Itemized modification records:
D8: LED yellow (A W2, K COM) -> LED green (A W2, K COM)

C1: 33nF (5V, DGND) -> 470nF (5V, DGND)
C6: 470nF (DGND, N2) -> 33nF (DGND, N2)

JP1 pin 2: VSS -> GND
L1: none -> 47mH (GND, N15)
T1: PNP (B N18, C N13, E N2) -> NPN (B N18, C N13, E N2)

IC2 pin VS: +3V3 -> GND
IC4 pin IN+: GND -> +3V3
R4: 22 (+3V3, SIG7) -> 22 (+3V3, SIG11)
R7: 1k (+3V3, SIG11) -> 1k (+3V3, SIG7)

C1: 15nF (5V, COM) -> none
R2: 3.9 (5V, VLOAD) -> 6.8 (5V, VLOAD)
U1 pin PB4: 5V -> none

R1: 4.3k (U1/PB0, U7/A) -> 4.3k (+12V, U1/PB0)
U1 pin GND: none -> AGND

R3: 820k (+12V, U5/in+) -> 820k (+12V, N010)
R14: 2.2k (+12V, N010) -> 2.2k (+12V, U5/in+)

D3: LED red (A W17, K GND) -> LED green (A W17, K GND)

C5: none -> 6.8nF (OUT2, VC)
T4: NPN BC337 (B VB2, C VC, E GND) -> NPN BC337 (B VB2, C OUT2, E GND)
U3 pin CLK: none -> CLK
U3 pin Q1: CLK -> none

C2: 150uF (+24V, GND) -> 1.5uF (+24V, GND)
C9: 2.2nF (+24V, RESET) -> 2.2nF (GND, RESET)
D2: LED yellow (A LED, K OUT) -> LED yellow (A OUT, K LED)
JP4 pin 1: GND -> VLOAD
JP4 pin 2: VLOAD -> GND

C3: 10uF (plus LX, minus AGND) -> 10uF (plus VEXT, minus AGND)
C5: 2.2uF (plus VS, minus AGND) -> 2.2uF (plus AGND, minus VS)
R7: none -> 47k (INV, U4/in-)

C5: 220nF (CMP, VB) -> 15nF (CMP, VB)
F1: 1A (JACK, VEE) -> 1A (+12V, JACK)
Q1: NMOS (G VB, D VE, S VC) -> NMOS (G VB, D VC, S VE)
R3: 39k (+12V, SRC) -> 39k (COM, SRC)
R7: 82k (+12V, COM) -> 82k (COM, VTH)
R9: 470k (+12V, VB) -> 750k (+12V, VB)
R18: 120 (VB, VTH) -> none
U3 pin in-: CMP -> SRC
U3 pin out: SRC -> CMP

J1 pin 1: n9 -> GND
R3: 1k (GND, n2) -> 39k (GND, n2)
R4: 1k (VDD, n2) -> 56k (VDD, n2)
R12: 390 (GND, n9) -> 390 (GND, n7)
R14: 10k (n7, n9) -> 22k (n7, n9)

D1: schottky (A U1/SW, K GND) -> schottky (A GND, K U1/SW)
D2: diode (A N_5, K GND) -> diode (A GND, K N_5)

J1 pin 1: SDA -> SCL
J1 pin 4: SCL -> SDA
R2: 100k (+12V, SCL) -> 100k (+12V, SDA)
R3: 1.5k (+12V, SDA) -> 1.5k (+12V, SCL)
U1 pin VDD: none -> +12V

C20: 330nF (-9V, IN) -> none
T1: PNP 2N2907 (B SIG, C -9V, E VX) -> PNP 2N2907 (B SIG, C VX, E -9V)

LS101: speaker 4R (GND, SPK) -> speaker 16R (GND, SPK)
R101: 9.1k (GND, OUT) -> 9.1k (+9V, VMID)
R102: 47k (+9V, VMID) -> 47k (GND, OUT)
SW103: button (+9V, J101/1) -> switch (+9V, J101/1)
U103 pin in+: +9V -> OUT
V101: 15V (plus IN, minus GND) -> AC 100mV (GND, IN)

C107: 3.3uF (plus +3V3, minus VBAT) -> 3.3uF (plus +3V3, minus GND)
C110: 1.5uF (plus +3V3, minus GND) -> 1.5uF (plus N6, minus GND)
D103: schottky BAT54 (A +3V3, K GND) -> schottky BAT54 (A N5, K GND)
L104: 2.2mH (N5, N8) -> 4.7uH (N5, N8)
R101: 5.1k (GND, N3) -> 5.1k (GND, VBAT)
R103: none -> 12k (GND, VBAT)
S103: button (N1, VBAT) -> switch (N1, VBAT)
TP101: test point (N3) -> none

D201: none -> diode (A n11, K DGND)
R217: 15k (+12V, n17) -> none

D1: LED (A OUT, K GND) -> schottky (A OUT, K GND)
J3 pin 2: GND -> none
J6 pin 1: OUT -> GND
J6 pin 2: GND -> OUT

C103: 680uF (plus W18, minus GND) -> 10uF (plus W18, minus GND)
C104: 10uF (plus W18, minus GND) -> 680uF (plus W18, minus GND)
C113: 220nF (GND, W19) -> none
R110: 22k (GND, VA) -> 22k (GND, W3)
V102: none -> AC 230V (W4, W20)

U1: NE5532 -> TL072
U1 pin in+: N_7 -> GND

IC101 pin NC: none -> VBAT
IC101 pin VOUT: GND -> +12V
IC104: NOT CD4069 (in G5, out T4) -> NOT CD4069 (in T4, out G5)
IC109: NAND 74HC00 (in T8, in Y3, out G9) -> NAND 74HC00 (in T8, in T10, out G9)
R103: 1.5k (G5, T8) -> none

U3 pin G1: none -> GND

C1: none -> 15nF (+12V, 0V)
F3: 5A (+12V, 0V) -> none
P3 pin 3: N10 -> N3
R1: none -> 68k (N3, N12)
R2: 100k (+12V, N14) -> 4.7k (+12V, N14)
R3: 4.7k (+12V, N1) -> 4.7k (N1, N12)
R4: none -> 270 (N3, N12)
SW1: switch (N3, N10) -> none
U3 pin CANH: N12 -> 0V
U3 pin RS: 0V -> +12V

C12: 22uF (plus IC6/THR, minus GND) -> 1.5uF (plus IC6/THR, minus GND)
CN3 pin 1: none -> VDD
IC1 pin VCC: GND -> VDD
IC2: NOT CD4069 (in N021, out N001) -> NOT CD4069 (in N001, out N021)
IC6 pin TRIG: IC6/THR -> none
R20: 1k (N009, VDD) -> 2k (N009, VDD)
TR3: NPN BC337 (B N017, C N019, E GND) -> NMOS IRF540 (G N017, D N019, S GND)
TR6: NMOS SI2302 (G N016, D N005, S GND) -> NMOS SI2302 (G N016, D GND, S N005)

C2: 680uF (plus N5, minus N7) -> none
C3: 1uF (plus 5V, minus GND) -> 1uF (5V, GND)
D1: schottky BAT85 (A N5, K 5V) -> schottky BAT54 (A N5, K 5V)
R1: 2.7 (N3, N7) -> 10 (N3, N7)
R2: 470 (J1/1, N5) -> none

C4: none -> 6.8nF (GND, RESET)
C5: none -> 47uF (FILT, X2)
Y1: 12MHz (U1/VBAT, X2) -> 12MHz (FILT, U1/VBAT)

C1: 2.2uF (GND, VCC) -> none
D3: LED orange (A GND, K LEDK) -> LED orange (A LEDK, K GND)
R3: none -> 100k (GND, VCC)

Instructions for the task: Nothing outside the span should appear: transcribe the lines from the one containing "C2: 680uF (plus N5, minus N7) -> none" through the last line of the records.

Task answer:
C2: 680uF (plus N5, minus N7) -> none
C3: 1uF (plus 5V, minus GND) -> 1uF (5V, GND)
D1: schottky BAT85 (A N5, K 5V) -> schottky BAT54 (A N5, K 5V)
R1: 2.7 (N3, N7) -> 10 (N3, N7)
R2: 470 (J1/1, N5) -> none

C4: none -> 6.8nF (GND, RESET)
C5: none -> 47uF (FILT, X2)
Y1: 12MHz (U1/VBAT, X2) -> 12MHz (FILT, U1/VBAT)

C1: 2.2uF (GND, VCC) -> none
D3: LED orange (A GND, K LEDK) -> LED orange (A LEDK, K GND)
R3: none -> 100k (GND, VCC)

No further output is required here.